(Records contained in a dataset)
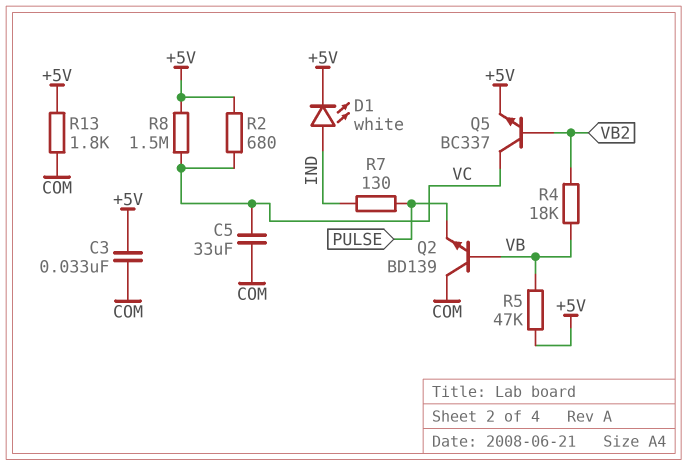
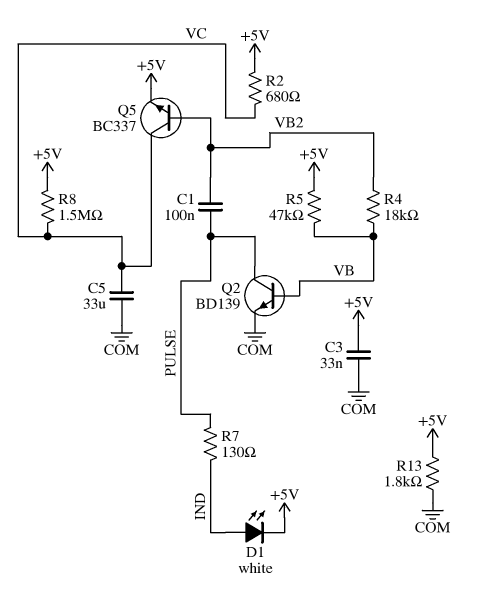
C1: none -> 100nF (PULSE, VB2)
Q2: NPN BD139 (B VB, C COM, E PULSE) -> NPN BD139 (B VB, C PULSE, E COM)

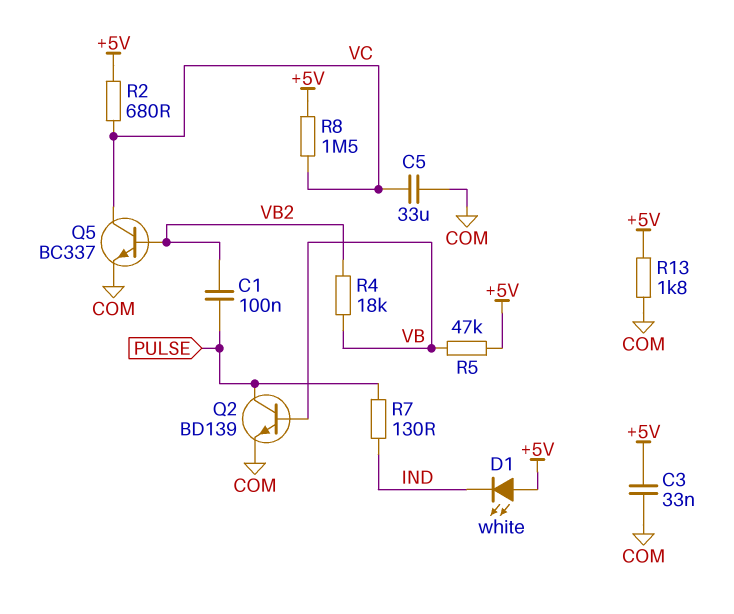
D1: LED white (A IND, K +5V) -> LED white (A +5V, K IND)
Q5: NPN BC337 (B VB2, C VC, E +5V) -> NPN BC337 (B VB2, C VC, E COM)

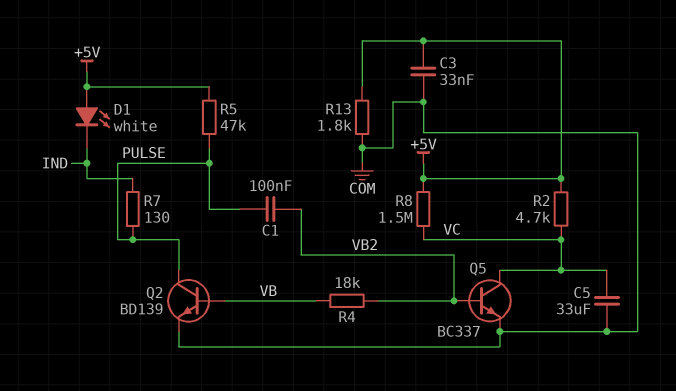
R2: 680 (+5V, VC) -> 4.7k (+5V, VC)
R5: 47k (+5V, VB) -> 47k (+5V, PULSE)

# Work request:
Output exactly the lines from the one containing "Q5: NPN BC337" through the last line of the records above, both included, leaving out any pictures.

# Solution to this exercise:
Q5: NPN BC337 (B VB2, C VC, E +5V) -> NPN BC337 (B VB2, C VC, E COM)

R2: 680 (+5V, VC) -> 4.7k (+5V, VC)
R5: 47k (+5V, VB) -> 47k (+5V, PULSE)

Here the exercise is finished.